:: TASK DIRECTIONS ::
Each line of the data below that holds the word "purple" is to be reported in full.
RECORDS FOR THIS TASK: Begin
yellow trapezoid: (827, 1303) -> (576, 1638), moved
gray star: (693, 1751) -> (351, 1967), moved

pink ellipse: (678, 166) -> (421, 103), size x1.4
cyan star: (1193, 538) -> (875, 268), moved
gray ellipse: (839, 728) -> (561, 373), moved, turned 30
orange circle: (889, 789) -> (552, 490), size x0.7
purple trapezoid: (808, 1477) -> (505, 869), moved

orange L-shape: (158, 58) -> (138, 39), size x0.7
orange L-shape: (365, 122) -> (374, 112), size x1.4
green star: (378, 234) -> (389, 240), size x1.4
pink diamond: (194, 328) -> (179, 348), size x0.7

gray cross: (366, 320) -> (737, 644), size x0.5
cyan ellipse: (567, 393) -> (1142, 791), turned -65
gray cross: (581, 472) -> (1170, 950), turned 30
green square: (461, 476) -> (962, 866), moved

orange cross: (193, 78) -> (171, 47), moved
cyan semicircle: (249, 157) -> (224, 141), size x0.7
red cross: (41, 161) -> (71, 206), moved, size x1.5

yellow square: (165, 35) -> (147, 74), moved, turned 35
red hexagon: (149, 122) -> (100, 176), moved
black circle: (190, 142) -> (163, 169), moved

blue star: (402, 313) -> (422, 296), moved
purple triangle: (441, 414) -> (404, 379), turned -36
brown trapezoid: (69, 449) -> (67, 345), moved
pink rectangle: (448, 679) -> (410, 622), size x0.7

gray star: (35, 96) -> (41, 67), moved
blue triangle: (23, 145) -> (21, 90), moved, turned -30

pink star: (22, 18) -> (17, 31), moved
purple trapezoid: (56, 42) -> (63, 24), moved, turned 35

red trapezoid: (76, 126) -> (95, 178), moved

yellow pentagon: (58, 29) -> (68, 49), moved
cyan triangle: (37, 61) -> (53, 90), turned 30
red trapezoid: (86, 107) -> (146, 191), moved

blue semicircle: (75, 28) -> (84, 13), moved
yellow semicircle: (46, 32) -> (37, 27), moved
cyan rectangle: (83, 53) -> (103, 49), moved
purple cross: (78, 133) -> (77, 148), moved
RECORDS FOR THIS TASK: End
:: YOUR RESPONSE ::
purple trapezoid: (808, 1477) -> (505, 869), moved
purple triangle: (441, 414) -> (404, 379), turned -36
purple trapezoid: (56, 42) -> (63, 24), moved, turned 35
purple cross: (78, 133) -> (77, 148), moved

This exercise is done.